Object correspondence data:

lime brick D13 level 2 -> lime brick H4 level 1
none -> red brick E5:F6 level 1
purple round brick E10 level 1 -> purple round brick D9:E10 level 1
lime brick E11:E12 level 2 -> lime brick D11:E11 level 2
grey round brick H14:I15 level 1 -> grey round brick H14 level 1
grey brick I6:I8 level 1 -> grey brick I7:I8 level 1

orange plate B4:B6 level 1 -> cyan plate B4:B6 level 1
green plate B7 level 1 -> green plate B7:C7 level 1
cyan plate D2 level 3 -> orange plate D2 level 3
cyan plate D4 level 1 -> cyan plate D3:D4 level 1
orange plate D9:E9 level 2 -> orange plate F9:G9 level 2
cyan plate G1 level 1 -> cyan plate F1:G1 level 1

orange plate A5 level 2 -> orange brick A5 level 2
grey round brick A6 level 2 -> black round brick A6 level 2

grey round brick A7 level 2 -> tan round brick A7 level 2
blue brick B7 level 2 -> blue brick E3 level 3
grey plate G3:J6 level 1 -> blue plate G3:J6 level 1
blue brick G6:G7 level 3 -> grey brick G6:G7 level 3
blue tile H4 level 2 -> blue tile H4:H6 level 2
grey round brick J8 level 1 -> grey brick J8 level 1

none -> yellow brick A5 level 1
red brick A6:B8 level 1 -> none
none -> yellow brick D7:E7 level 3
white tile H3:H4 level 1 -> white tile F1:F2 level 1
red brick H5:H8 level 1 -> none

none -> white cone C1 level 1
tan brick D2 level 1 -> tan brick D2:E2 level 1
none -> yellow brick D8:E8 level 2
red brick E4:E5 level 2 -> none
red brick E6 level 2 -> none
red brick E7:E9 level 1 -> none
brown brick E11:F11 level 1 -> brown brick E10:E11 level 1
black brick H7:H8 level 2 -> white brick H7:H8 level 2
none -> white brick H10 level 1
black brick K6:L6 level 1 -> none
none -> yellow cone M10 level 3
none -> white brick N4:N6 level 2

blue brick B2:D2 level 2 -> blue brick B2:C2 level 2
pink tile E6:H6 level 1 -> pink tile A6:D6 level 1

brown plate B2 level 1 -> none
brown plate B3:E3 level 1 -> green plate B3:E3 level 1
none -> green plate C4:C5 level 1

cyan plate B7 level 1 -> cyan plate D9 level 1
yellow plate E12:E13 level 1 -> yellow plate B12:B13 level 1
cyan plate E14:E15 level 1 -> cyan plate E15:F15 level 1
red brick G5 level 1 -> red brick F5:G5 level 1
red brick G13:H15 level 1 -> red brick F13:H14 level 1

* **ASSIGNMENT**
When you reach the line containing "blue tile H4 level" in the data above, start copying exactly, and stop after the line containing "brown brick E11:F11".

* **RESULT OF THE EXERCISE**
blue tile H4 level 2 -> blue tile H4:H6 level 2
grey round brick J8 level 1 -> grey brick J8 level 1

none -> yellow brick A5 level 1
red brick A6:B8 level 1 -> none
none -> yellow brick D7:E7 level 3
white tile H3:H4 level 1 -> white tile F1:F2 level 1
red brick H5:H8 level 1 -> none

none -> white cone C1 level 1
tan brick D2 level 1 -> tan brick D2:E2 level 1
none -> yellow brick D8:E8 level 2
red brick E4:E5 level 2 -> none
red brick E6 level 2 -> none
red brick E7:E9 level 1 -> none
brown brick E11:F11 level 1 -> brown brick E10:E11 level 1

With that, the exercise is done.